= Task item =
Pictures are not part of the copy. Set down exactly the lines from the one containing "SONAR2 pin ECHO: 10 -> 9" through the last line of the material below.
╔══
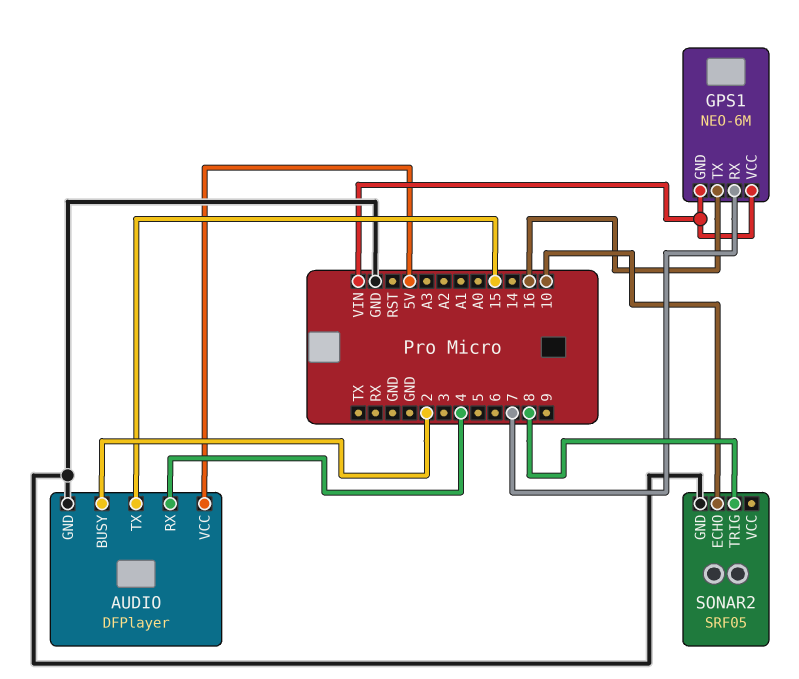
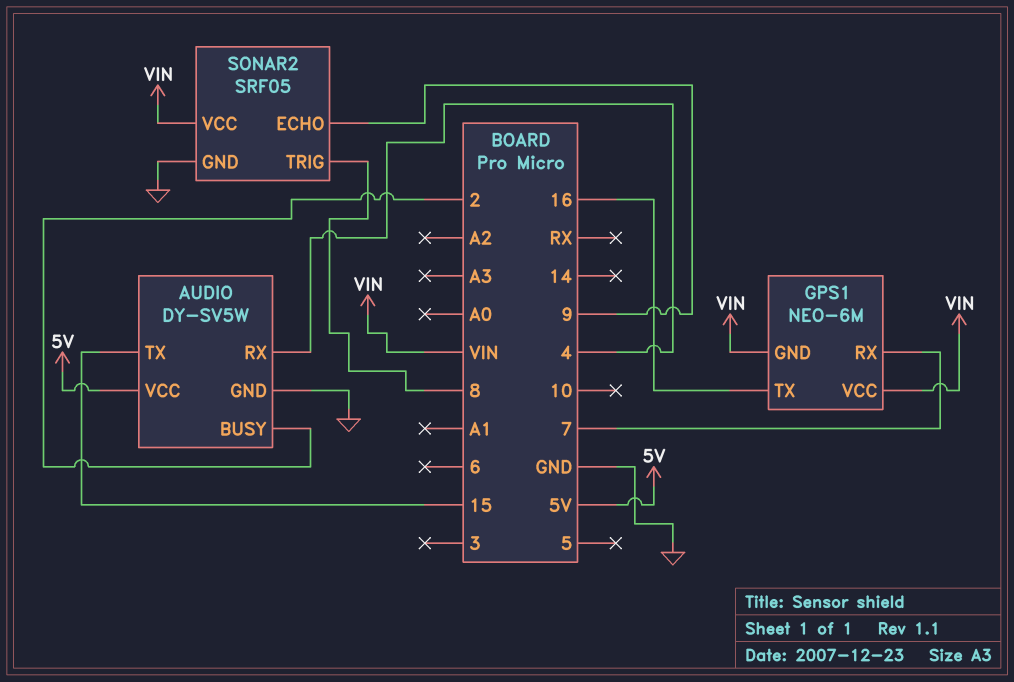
AUDIO: DFPlayer -> DY-SV5W
SONAR2 pin ECHO: 10 -> 9
SONAR2 pin VCC: none -> VIN

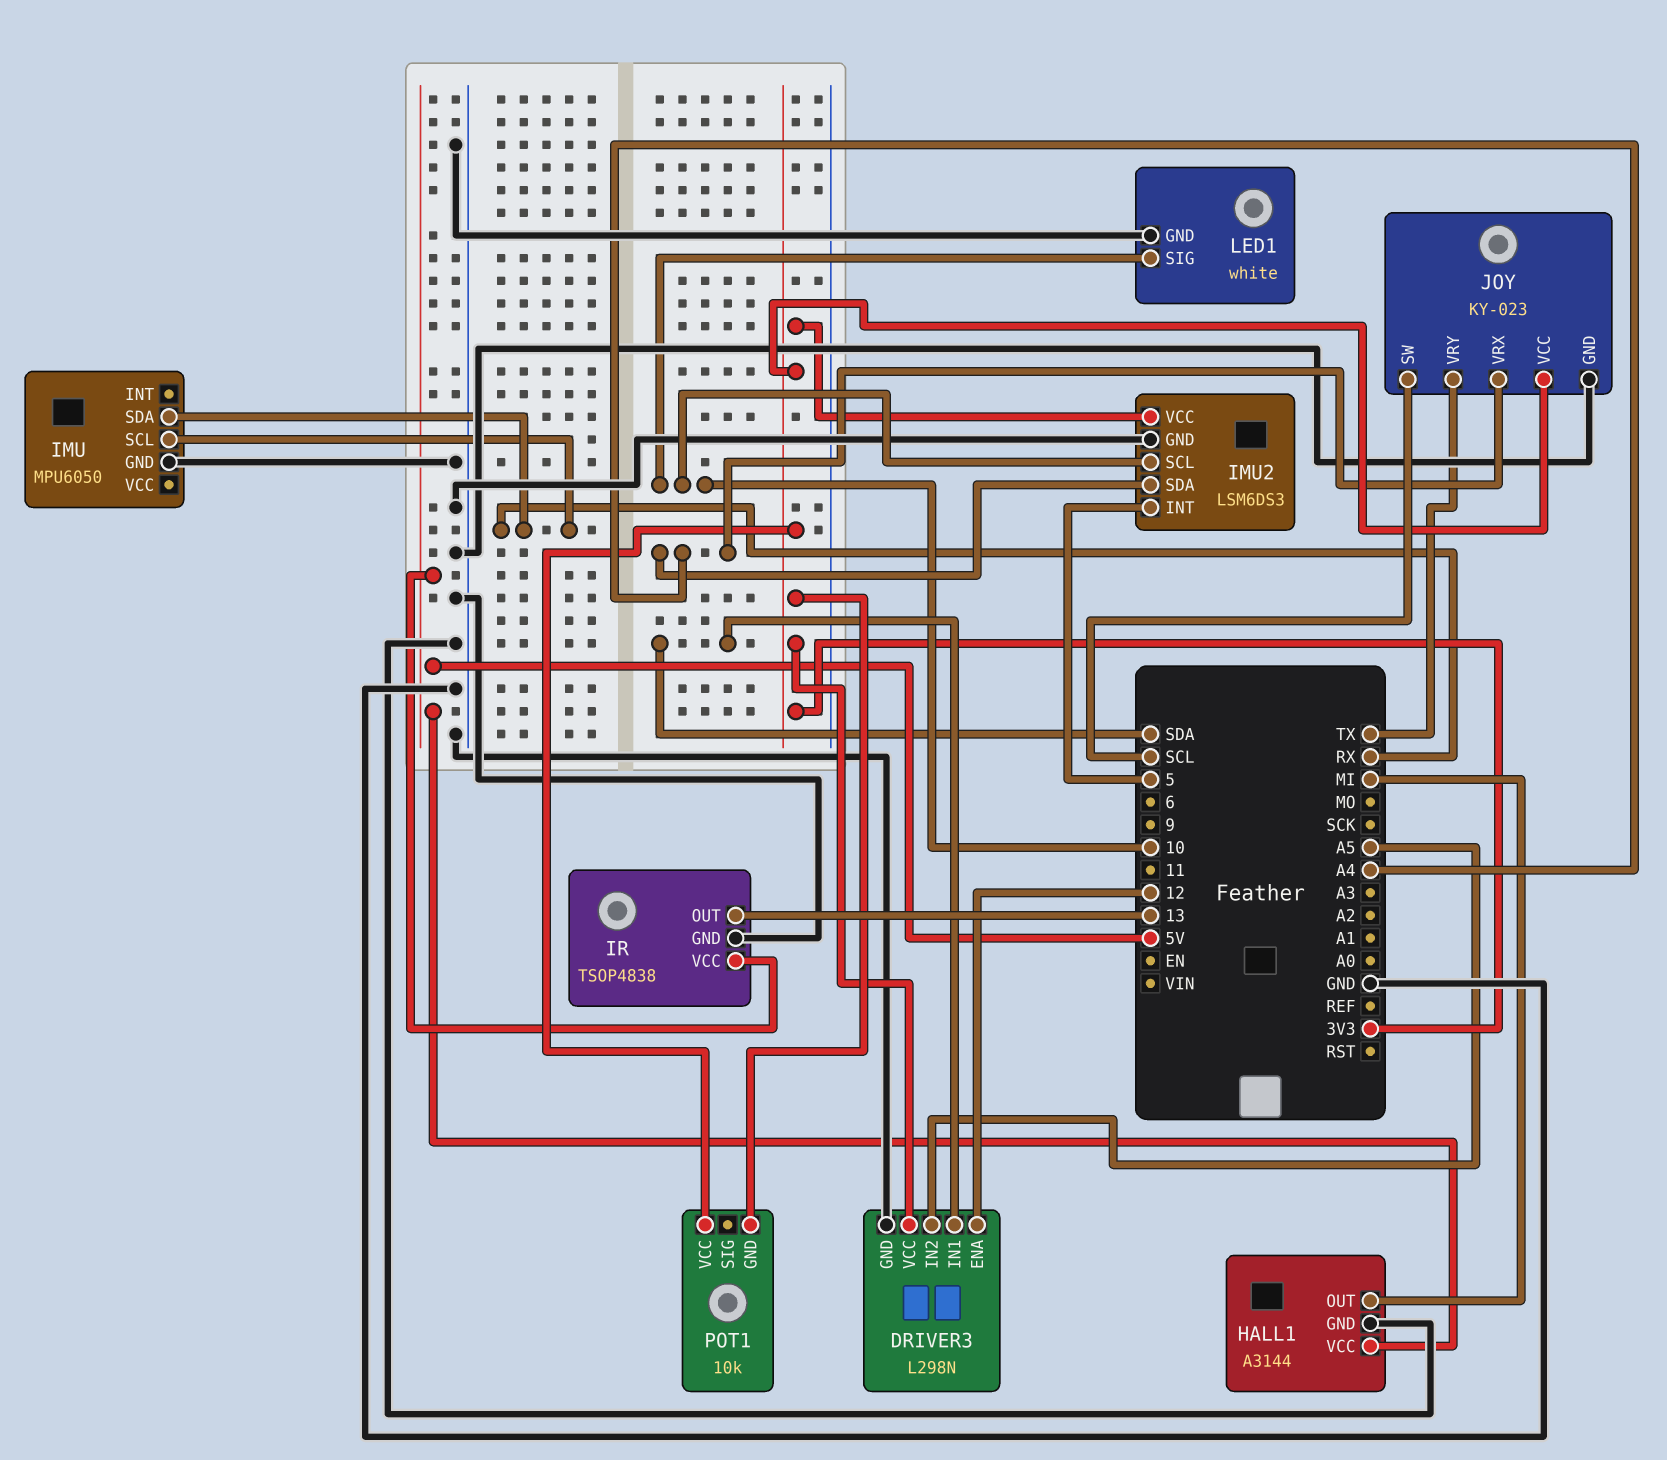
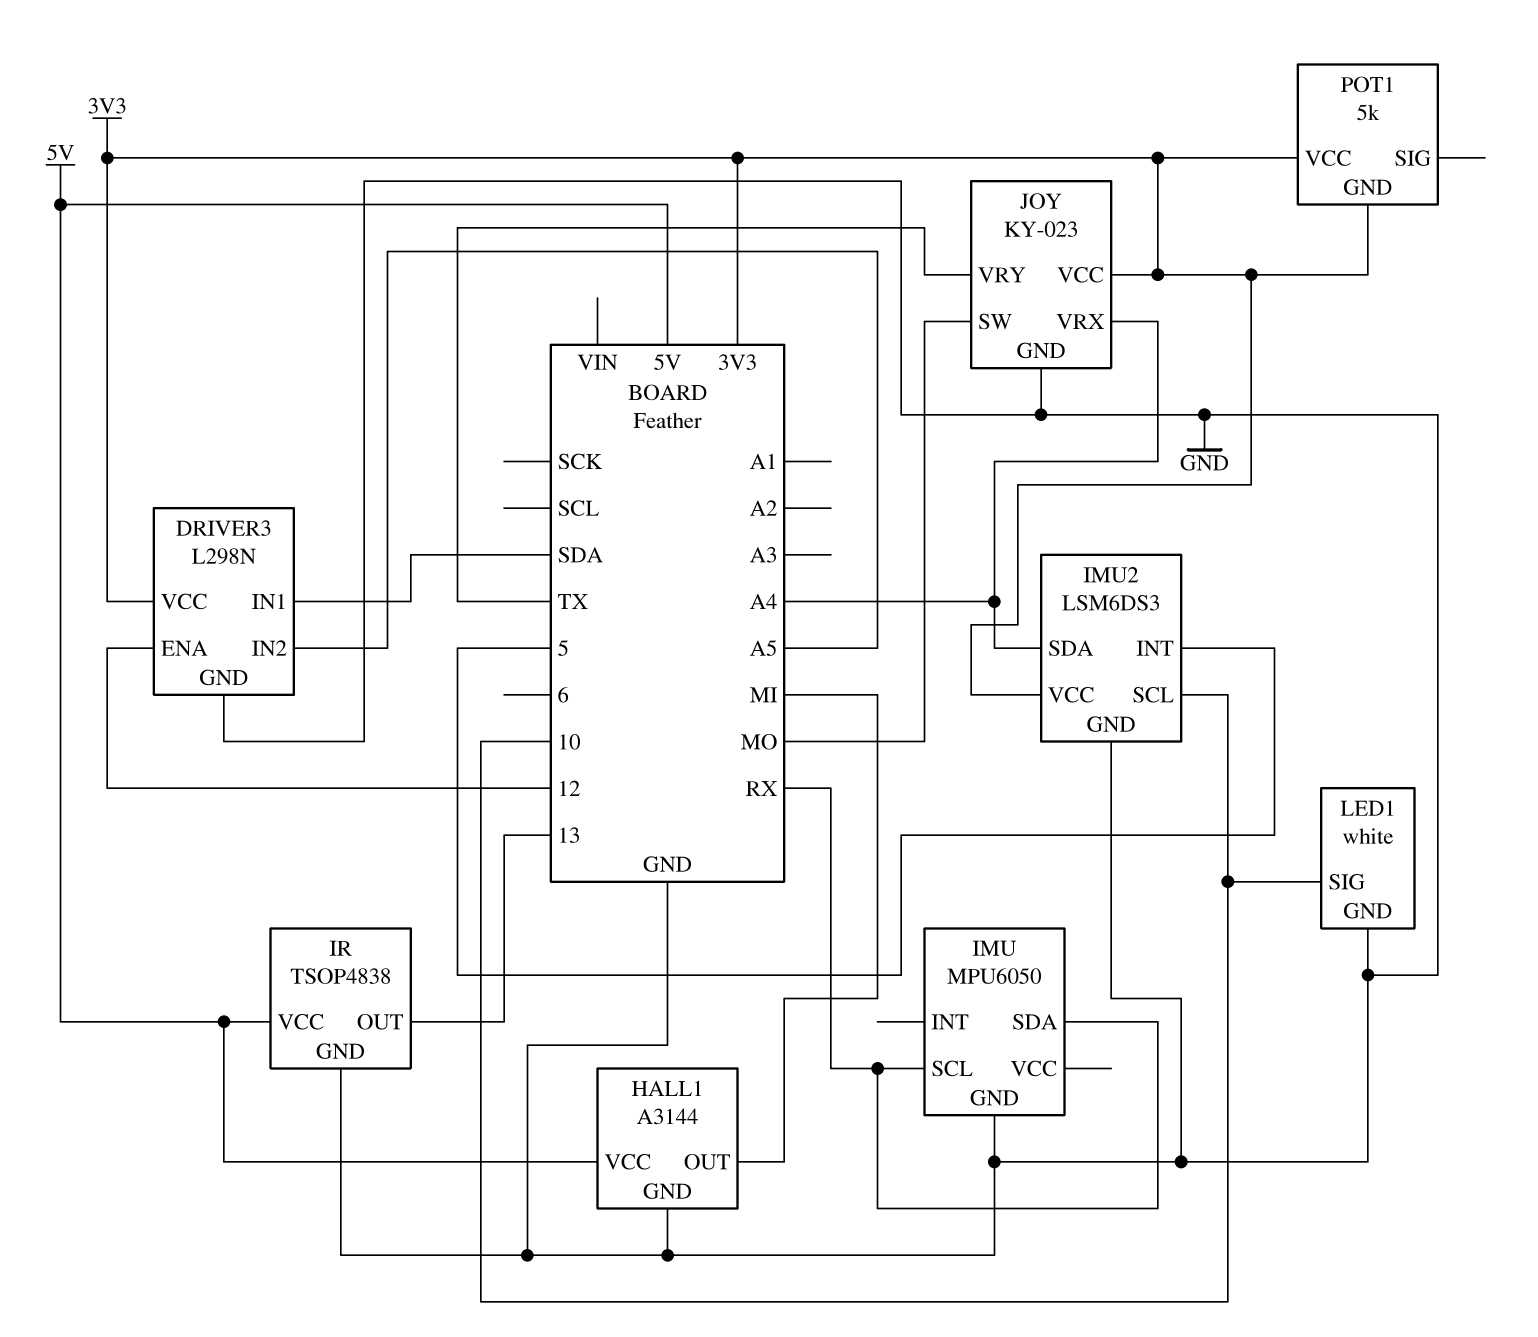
JOY pin SW: SCL -> MO
POT1: 10k -> 5k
╚══
= Response below =
SONAR2 pin ECHO: 10 -> 9
SONAR2 pin VCC: none -> VIN

JOY pin SW: SCL -> MO
POT1: 10k -> 5k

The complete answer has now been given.